## Instructions to follow
Repeat everything in the data exactly except images.

## Data section
——

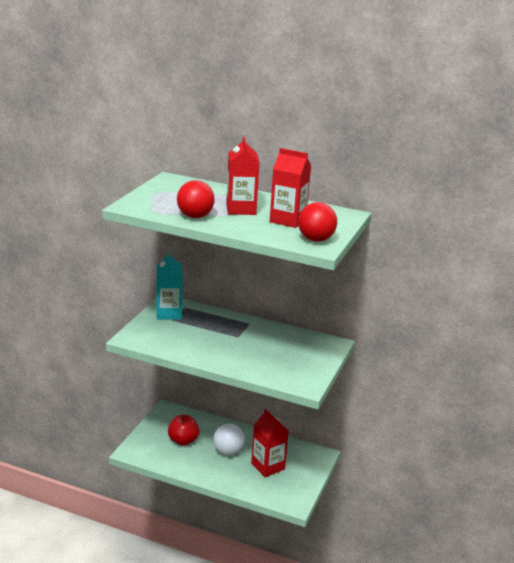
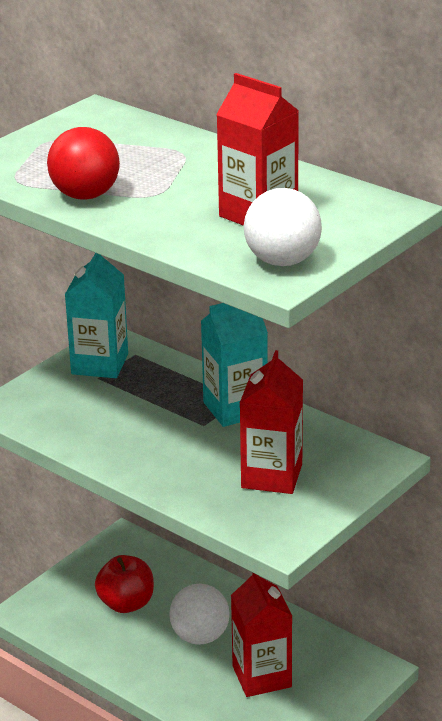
camera: 20 degrees right, 5 degrees up
(241, 209) = (184, 185): red carton -> red carton (272, 476)
(249, 328) = (235, 409): none -> turquoise carton
(315, 239) = (282, 261): red ball -> white ball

——

## Exercise result
camera: 20 degrees right, 5 degrees up
(241, 209) = (184, 185): red carton -> red carton (272, 476)
(249, 328) = (235, 409): none -> turquoise carton
(315, 239) = (282, 261): red ball -> white ball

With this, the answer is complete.